## Work to complete
Using the records that follow, reproduce exactly the lines starting at the line containing "black glue stick" and ending at the line containing "turquoise rolling pin [421,211,616,251]". Include both end lines and no pictures.

## Available data
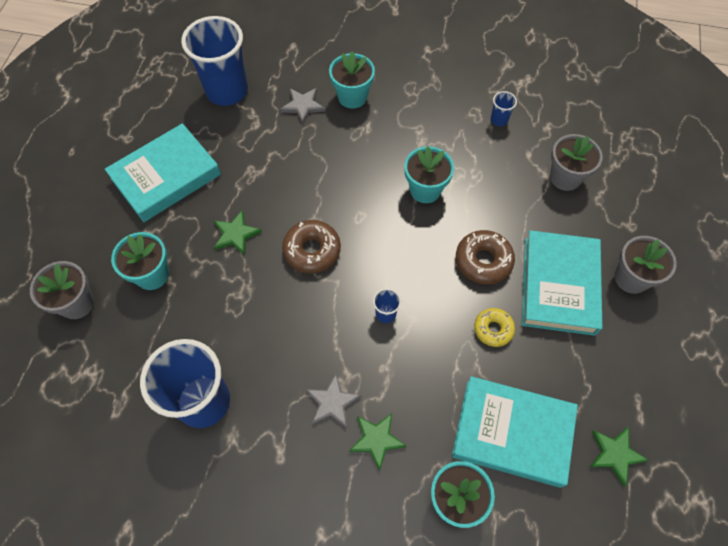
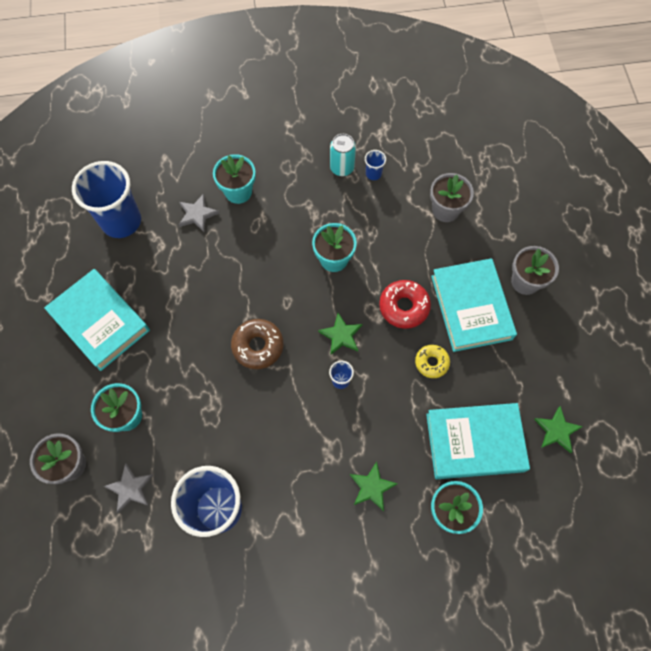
camera: 20 degrees left, 5 degrees up
turquoise book [105,123,221,222] -> turquoise book turned 75 degrees counterclockwise [44,269,150,371]
green star [214,210,262,255] -> green star moved to [318,313,362,355]
grey star [306,374,361,428] -> grey star moved to [104,463,153,513]
brown donut [456,230,515,285] -> red donut [379,280,431,329]
none -> turquoise can [330,134,356,176]

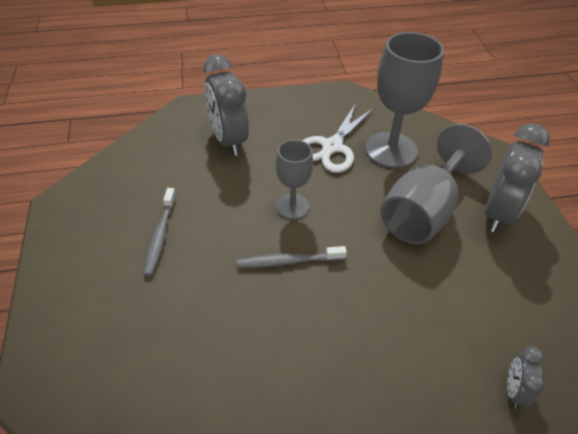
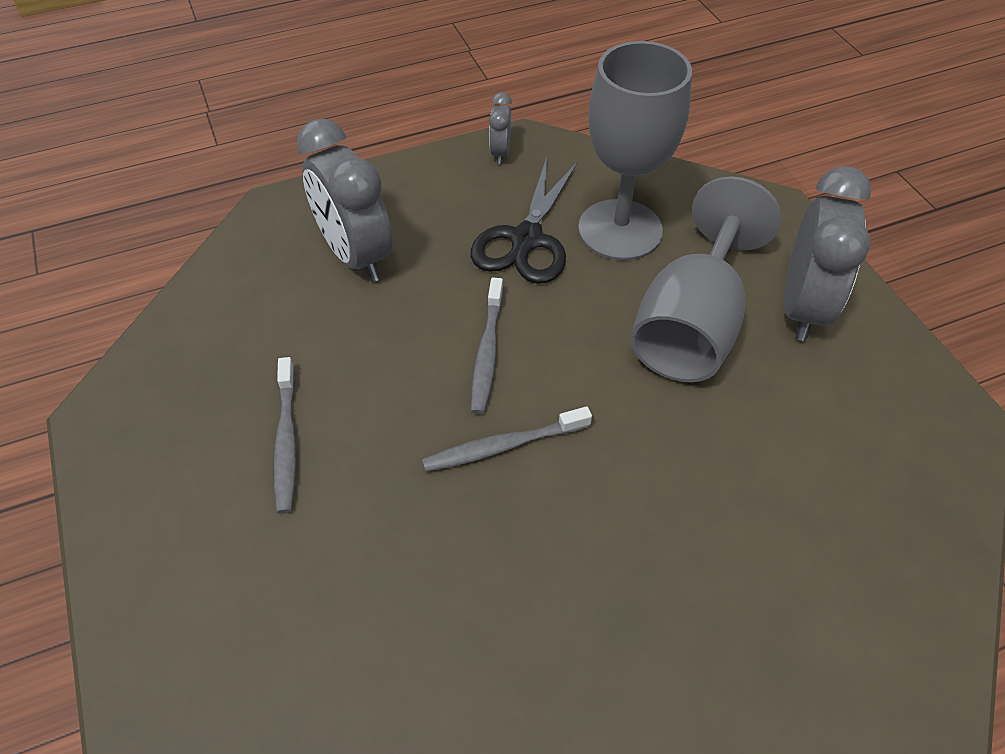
camera: 10 degrees left, 5 degrees up
grey goblet [276,140,313,219] -> grey toothbrush [471,278,503,414]
white scissors [303,103,374,173] -> black scissors [471,158,578,284]
grey clock [507,347,545,409] -> grey clock moved to [489,92,512,164]

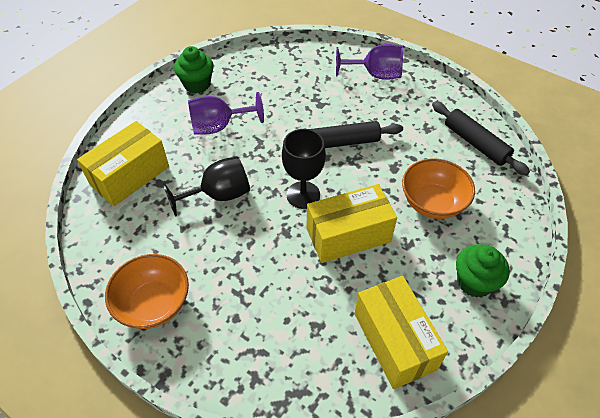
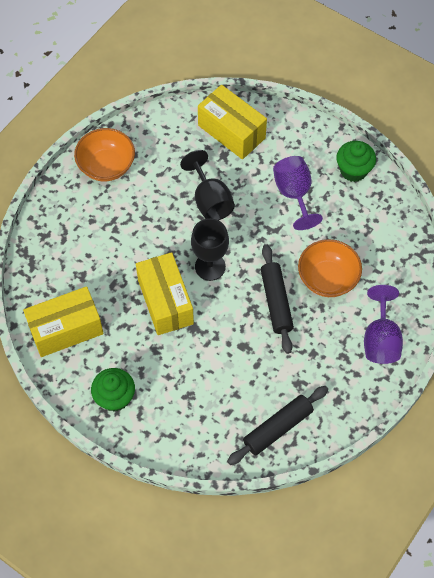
camera: 90 degrees right, 10 degrees up
orange bowl [402,158,475,219] -> orange bowl moved to [298,239,362,297]

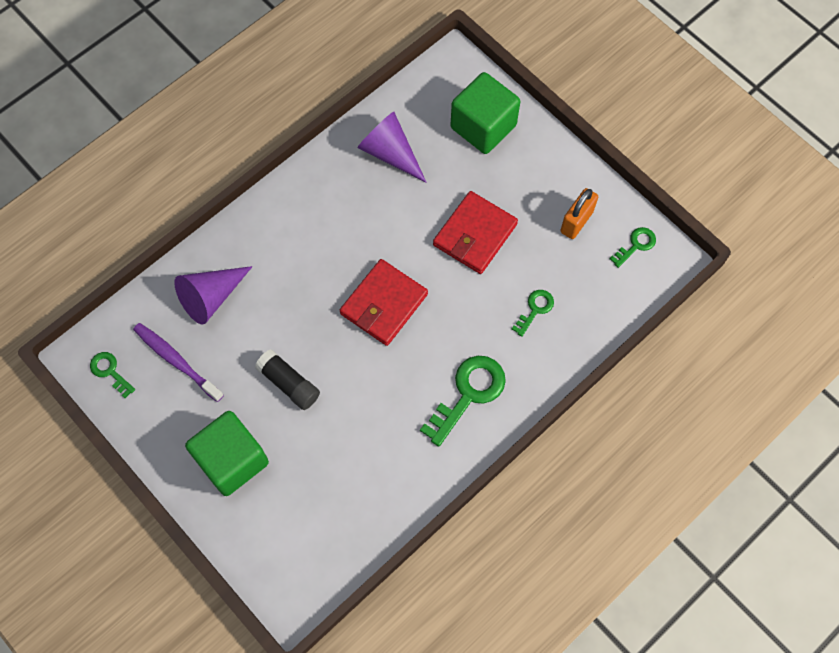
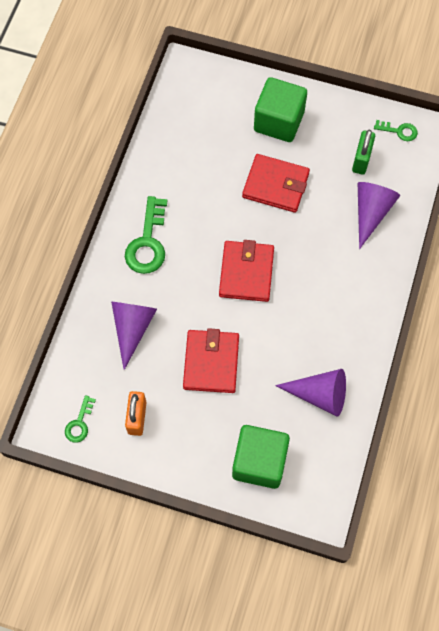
camera: 150 degrees right, 0 degrees up
purple toothbrush [133,323,224,402] -> green padlock [352,130,375,175]
black glue stick [255,349,320,410] -> red wallet [242,154,310,213]
green key [512,290,554,337] -> purple cone [111,301,157,370]

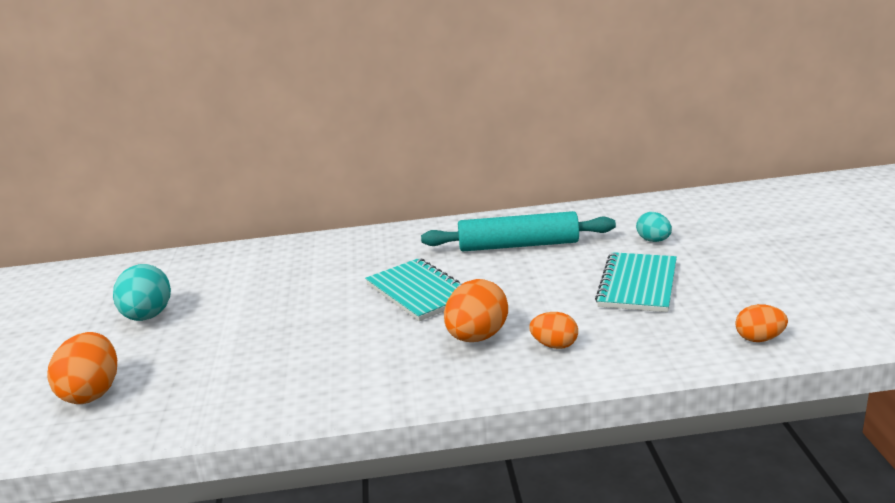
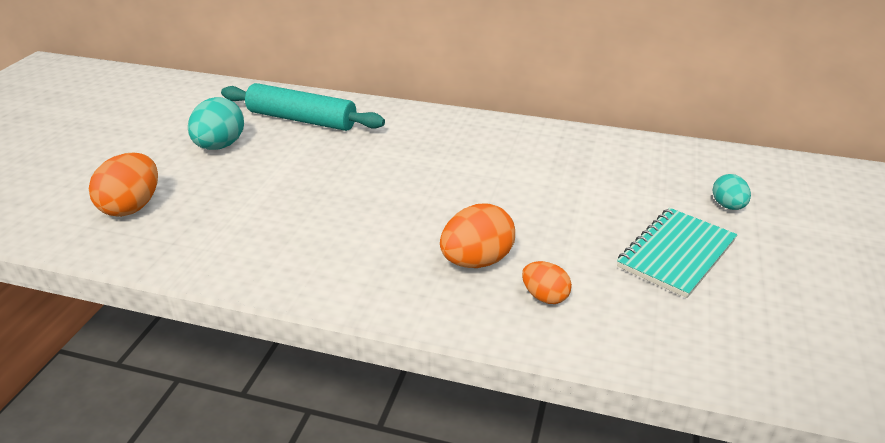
camera: 20 degrees right, 10 degrees up
turquoise notebook [365,258,463,321] -> none
turquoise rolling pin [421,211,616,251] -> turquoise rolling pin moved to [221,83,385,131]
orange egg [735,304,788,342] -> none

## Solution to the problem
black glue stick [255,349,320,410] -> red wallet [242,154,310,213]
green key [512,290,554,337] -> purple cone [111,301,157,370]

camera: 20 degrees right, 10 degrees up
turquoise notebook [365,258,463,321] -> none
turquoise rolling pin [421,211,616,251] -> turquoise rolling pin moved to [221,83,385,131]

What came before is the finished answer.